*Problem to work on:* Where a picture appears, omit it; repeat everything else in the records exactly.

*Exercise data:*
*** Begin section ***

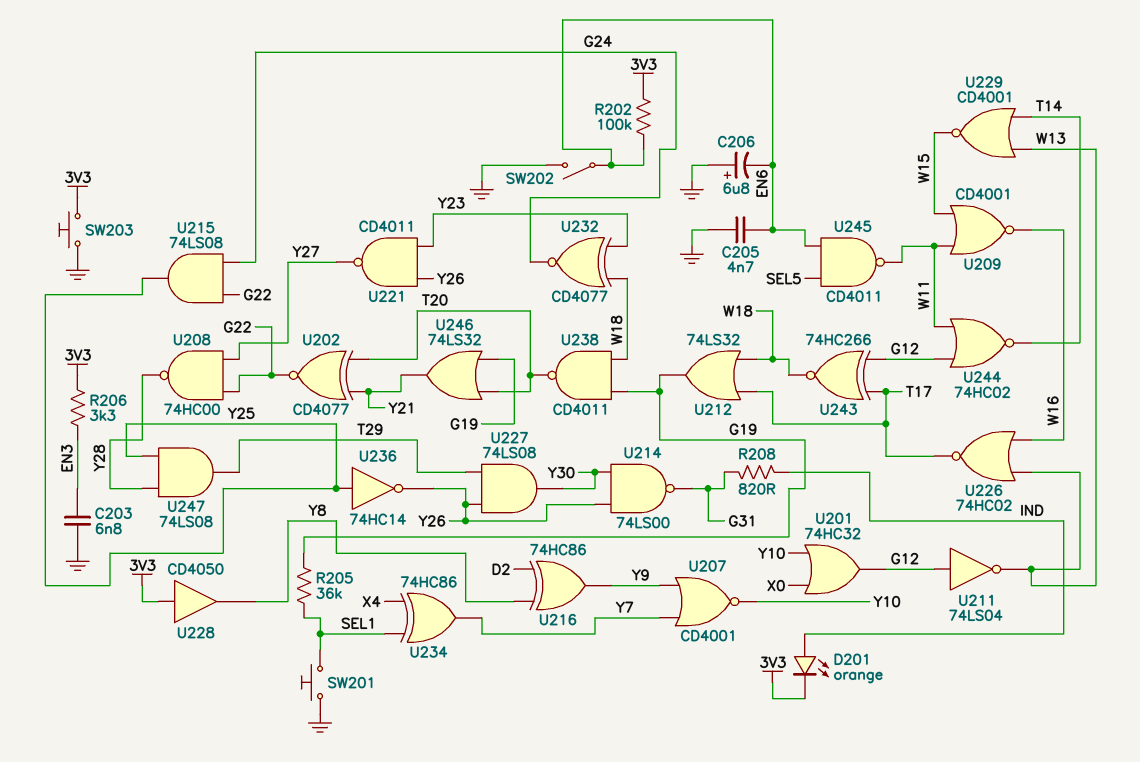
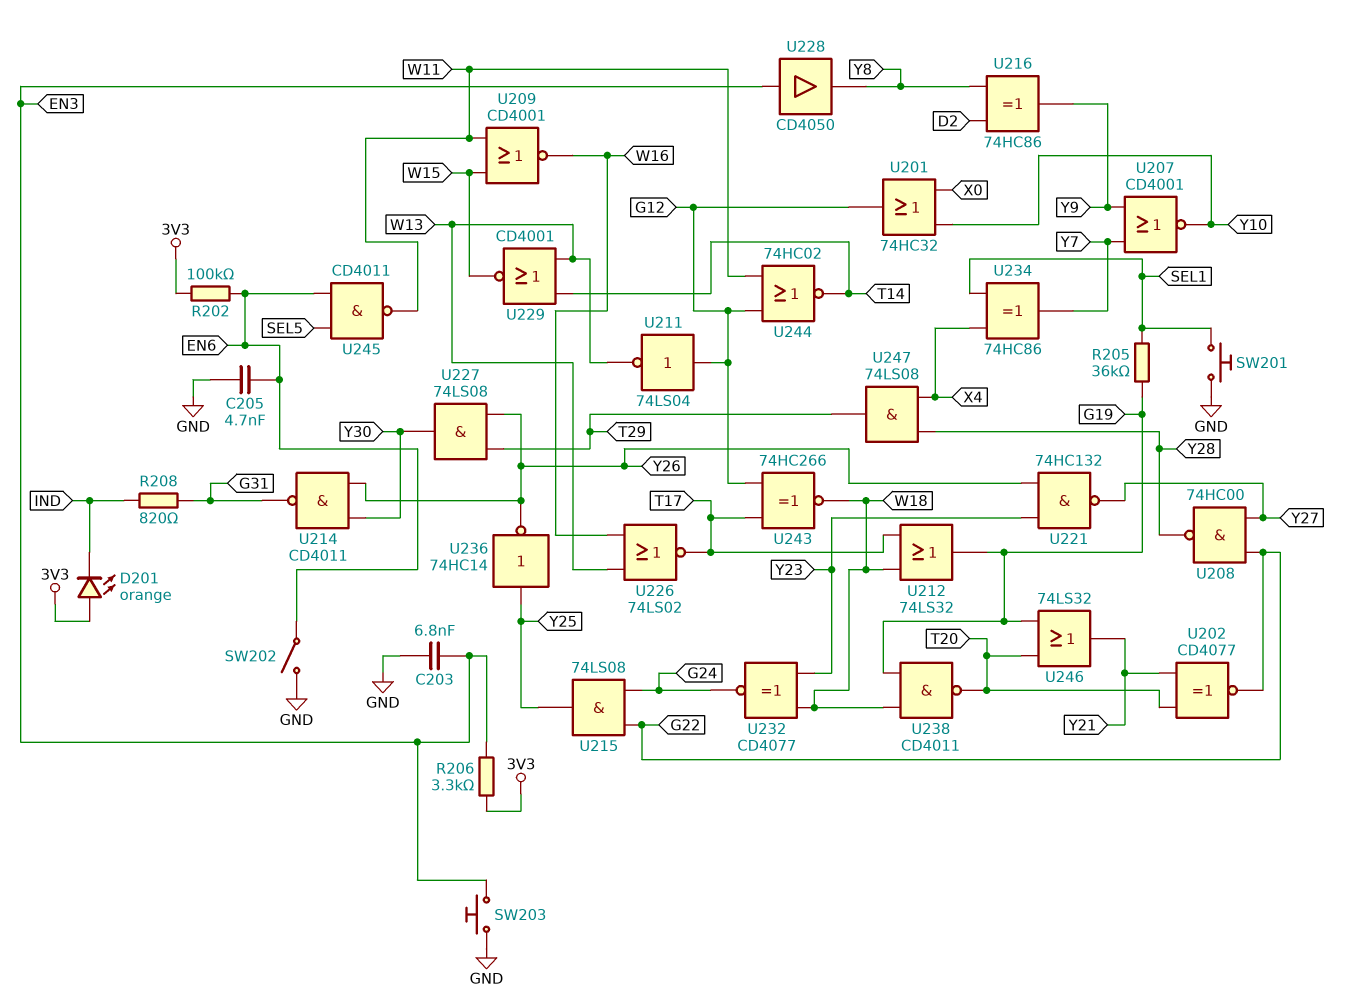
C206: 6.8uF (plus GND, minus EN6) -> none
D201: LED orange (A IND, K 3V3) -> LED orange (A 3V3, K IND)
SW203: button (3V3, GND) -> button (EN3, GND)
U214: NAND 74LS00 (in Y26, in Y30, out G31) -> NAND CD4011 (in Y26, in Y30, out G31)
U221: NAND CD4011 (in Y23, in Y26, out Y27) -> NAND 74HC132 (in Y23, in Y26, out Y27)
U226: NOR 74HC02 (in W13, in W16, out T17) -> NOR 74LS02 (in W13, in W16, out T17)
U228: buffer CD4050 (in 3V3, out Y8) -> buffer CD4050 (in EN3, out Y8)
U247: AND 74LS08 (in Y25, in Y28, out T29) -> AND 74LS08 (in X4, in Y28, out T29)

*** End section ***

*Response to this exercise:*
C206: 6.8uF (plus GND, minus EN6) -> none
D201: LED orange (A IND, K 3V3) -> LED orange (A 3V3, K IND)
SW203: button (3V3, GND) -> button (EN3, GND)
U214: NAND 74LS00 (in Y26, in Y30, out G31) -> NAND CD4011 (in Y26, in Y30, out G31)
U221: NAND CD4011 (in Y23, in Y26, out Y27) -> NAND 74HC132 (in Y23, in Y26, out Y27)
U226: NOR 74HC02 (in W13, in W16, out T17) -> NOR 74LS02 (in W13, in W16, out T17)
U228: buffer CD4050 (in 3V3, out Y8) -> buffer CD4050 (in EN3, out Y8)
U247: AND 74LS08 (in Y25, in Y28, out T29) -> AND 74LS08 (in X4, in Y28, out T29)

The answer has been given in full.